With pictures left out, only the lines from the one containing "white cube: 0 -> 1" through the end of the records should be reproduced exactly, please.

== Segment start ==

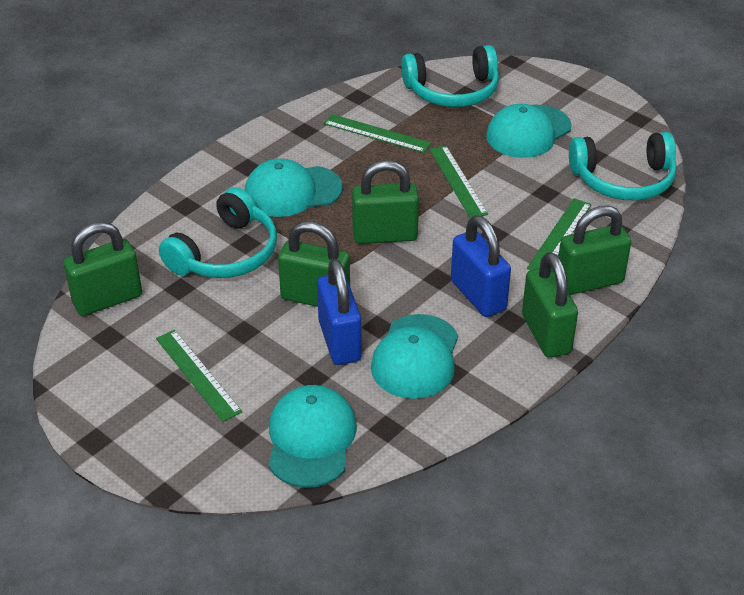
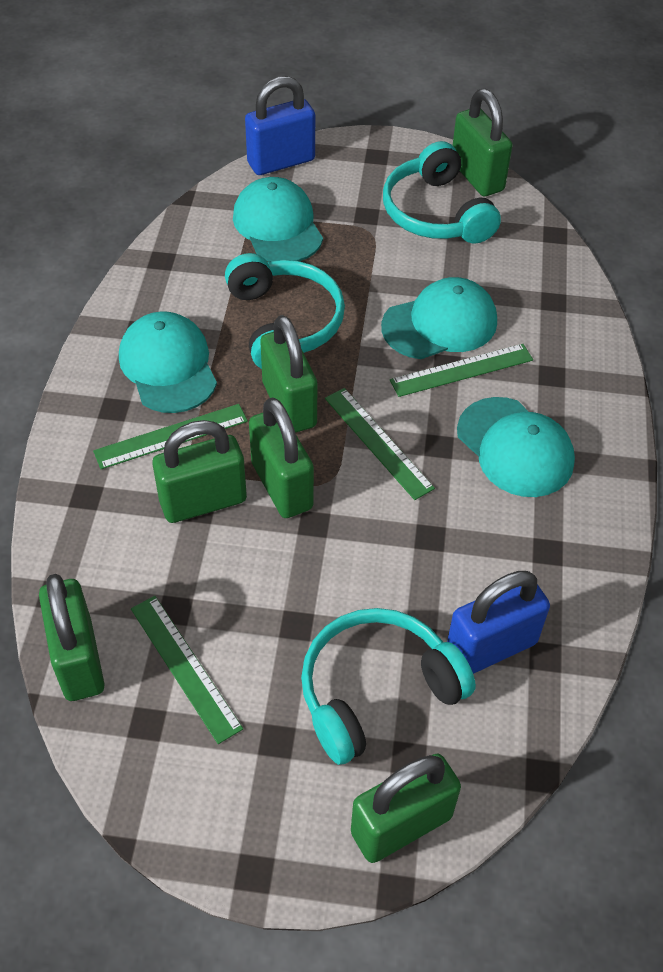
green padlock: 5 -> 6

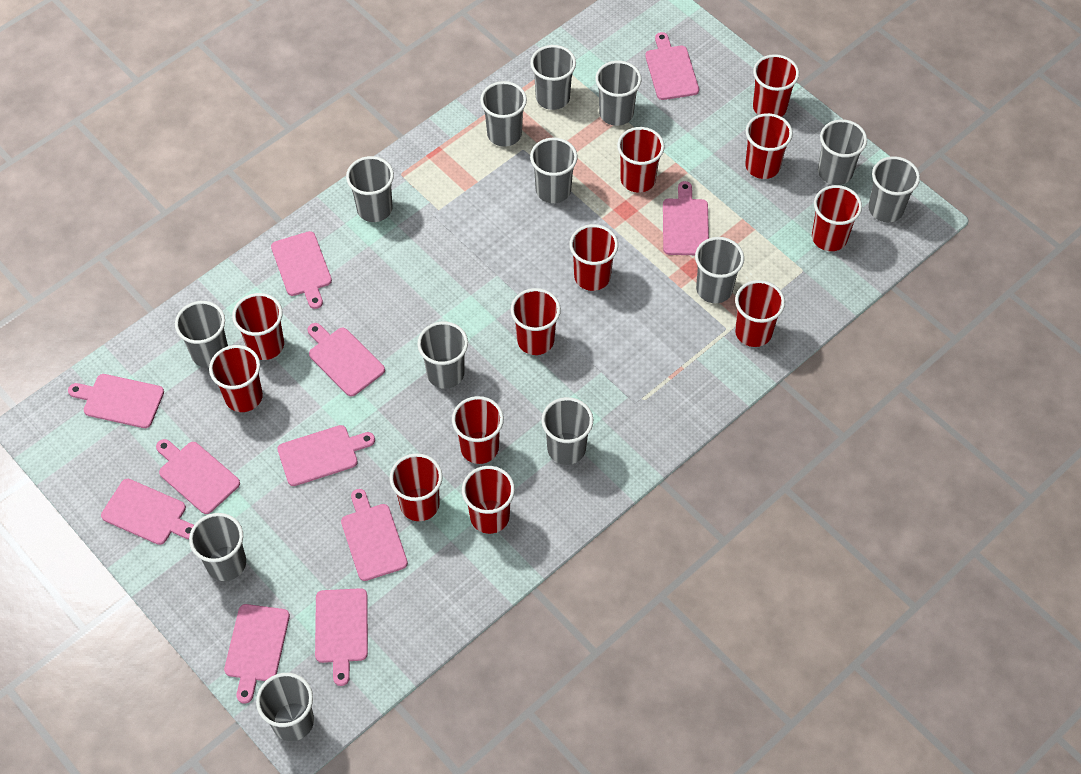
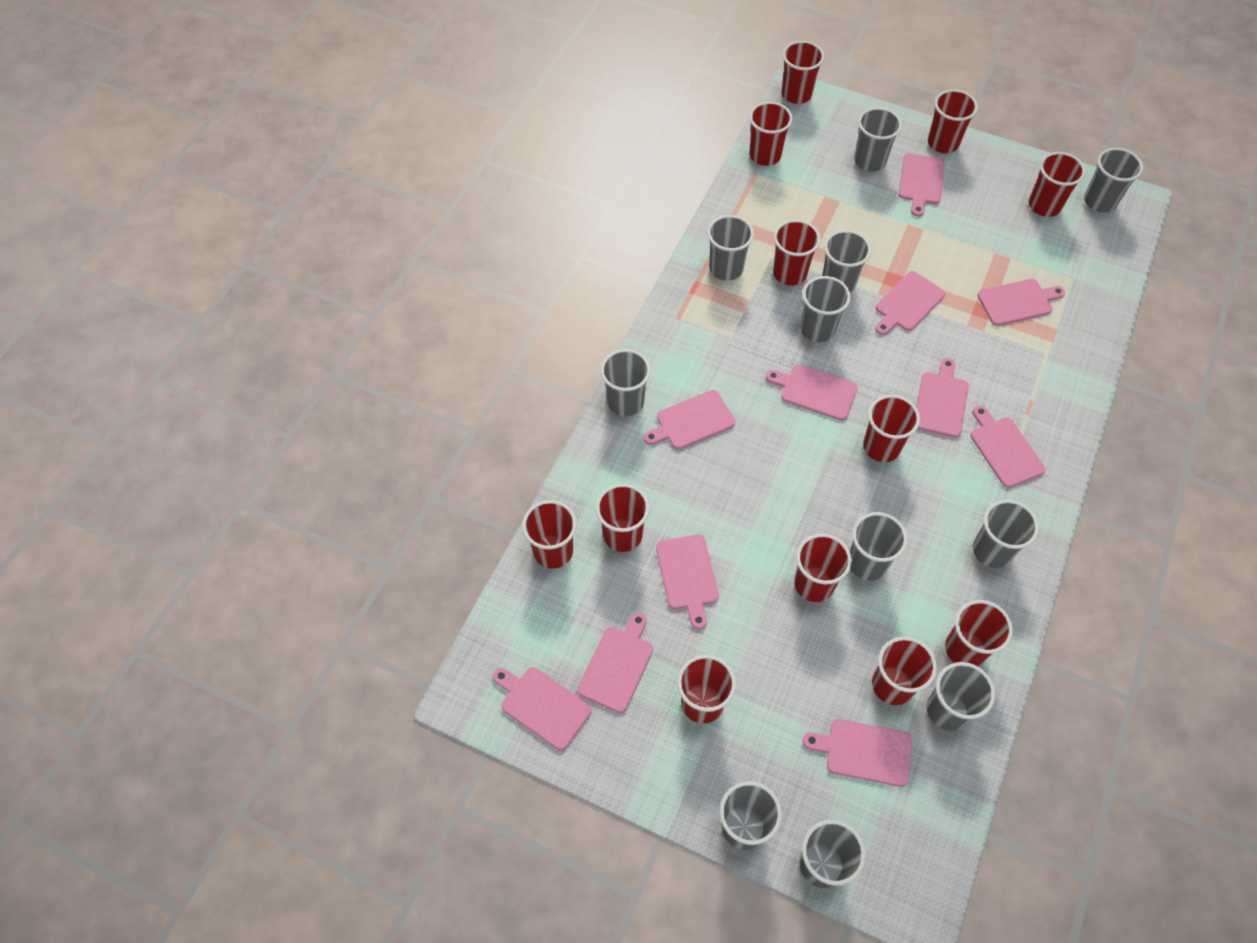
grey cup: 13 -> 11

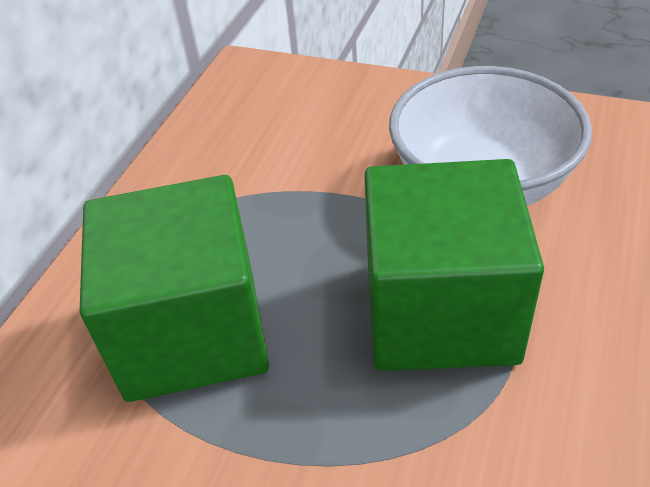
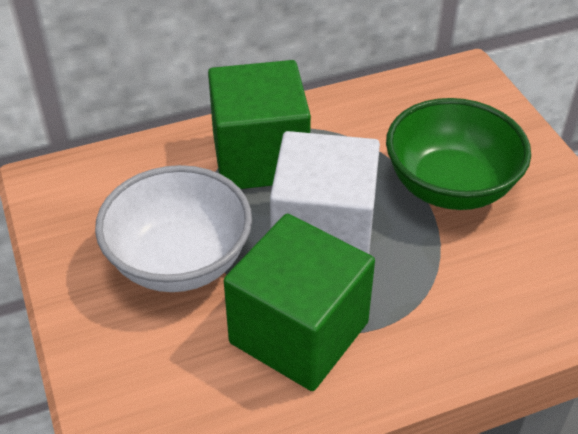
green bowl: 0 -> 1
white cube: 0 -> 1

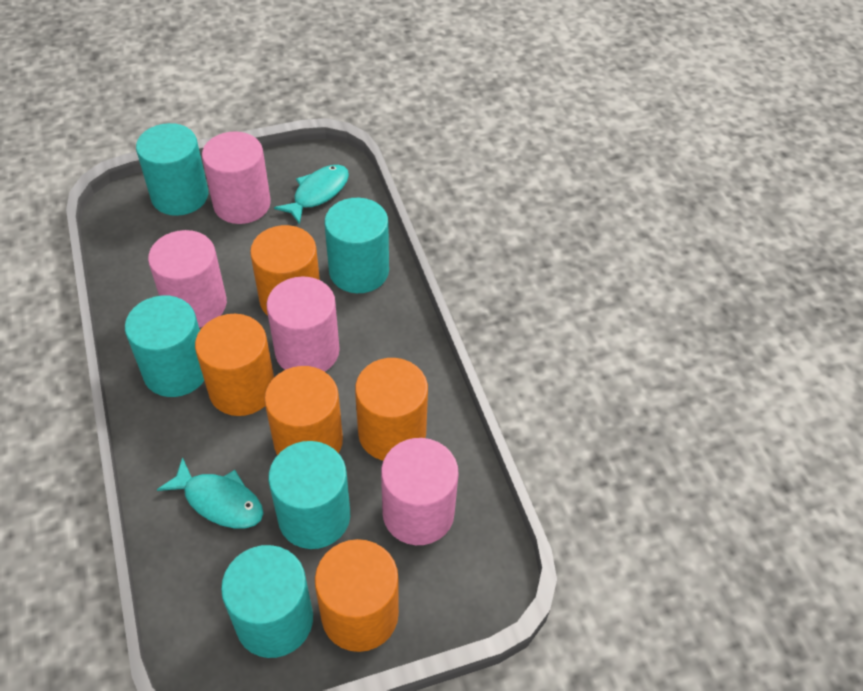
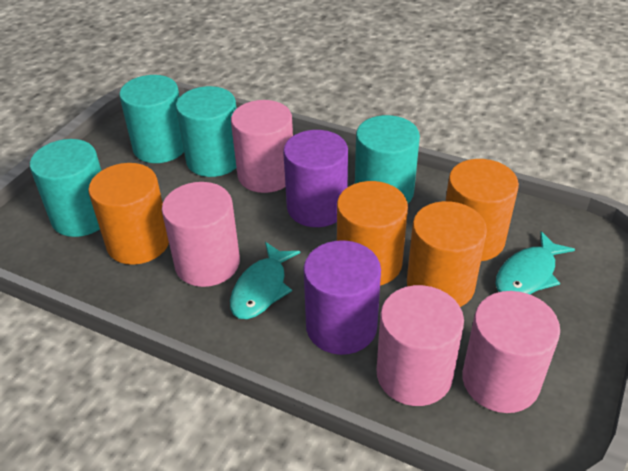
orange cylinder: 5 -> 4
purple cylinder: 0 -> 2
turquoise cylinder: 5 -> 4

== Segment end ==

### Exercise response:
white cube: 0 -> 1

orange cylinder: 5 -> 4
purple cylinder: 0 -> 2
turquoise cylinder: 5 -> 4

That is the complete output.